BEGIN TASK INPUTS
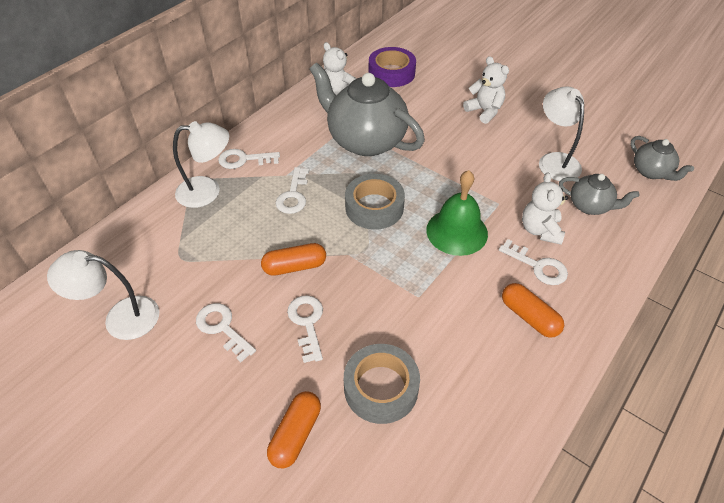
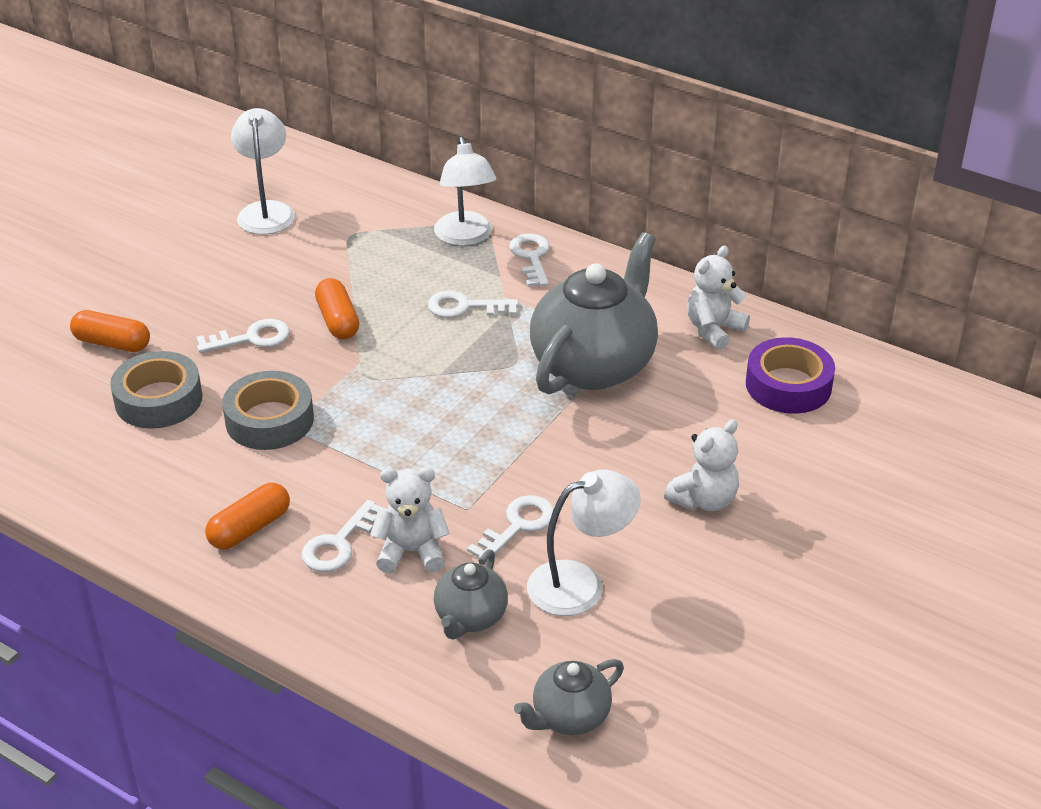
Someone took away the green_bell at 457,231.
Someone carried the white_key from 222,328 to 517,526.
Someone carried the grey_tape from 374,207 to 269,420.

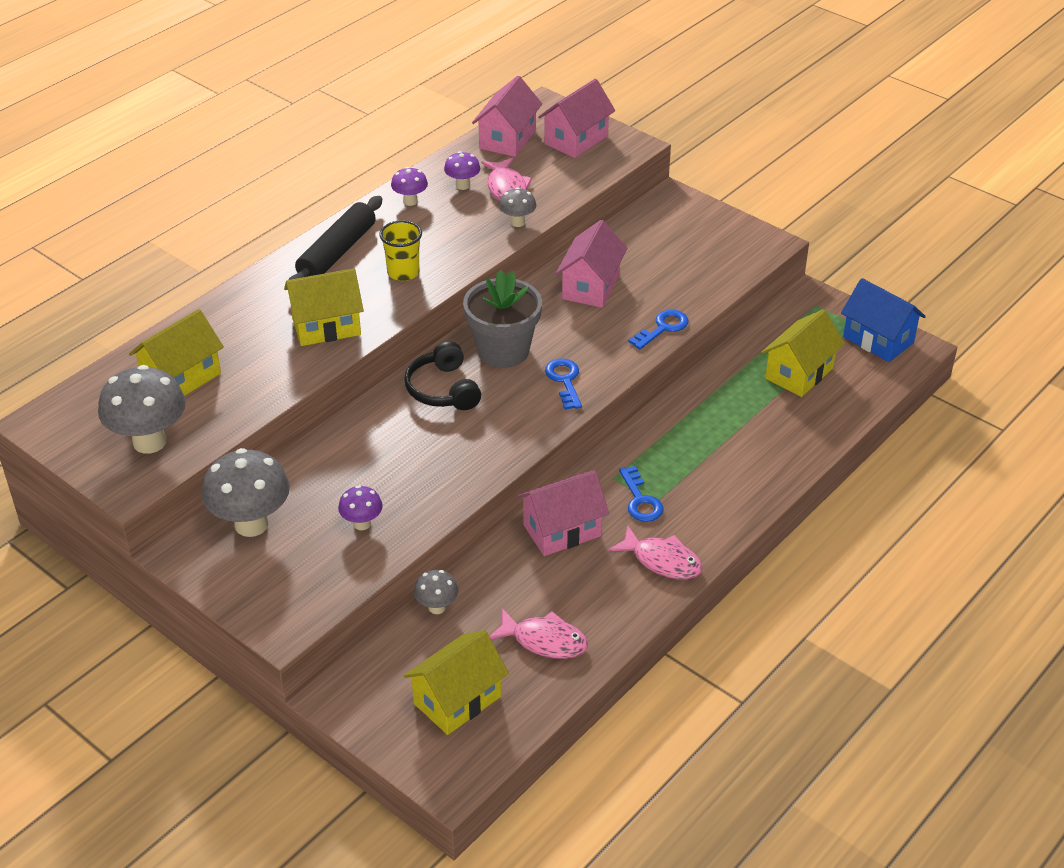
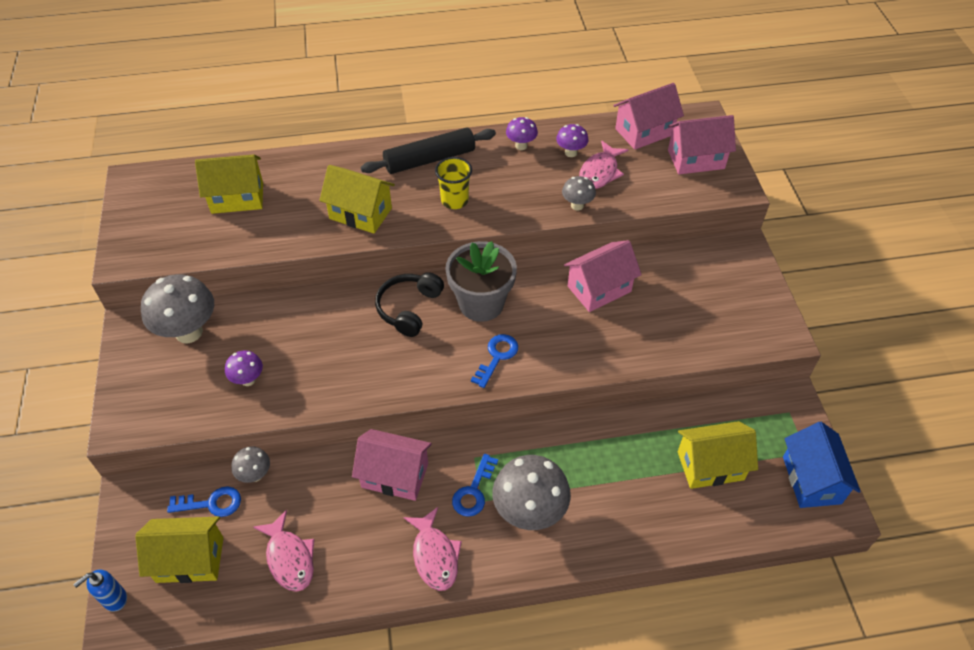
Someone put down the blue_soap_dispenser at 114,599.
Someone carried the grey_mushroom from 149,442 to 529,512.
Someone carried the blue_key from 663,328 to 211,503.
END TASK INPUTS
EXERCISE REQUIREMENTS -
All the lines above are to be given again exactly as they read, with the pictures removed.

EXERCISE RESPONSE -
Someone took away the green_bell at 457,231.
Someone carried the white_key from 222,328 to 517,526.
Someone carried the grey_tape from 374,207 to 269,420.

Someone put down the blue_soap_dispenser at 114,599.
Someone carried the grey_mushroom from 149,442 to 529,512.
Someone carried the blue_key from 663,328 to 211,503.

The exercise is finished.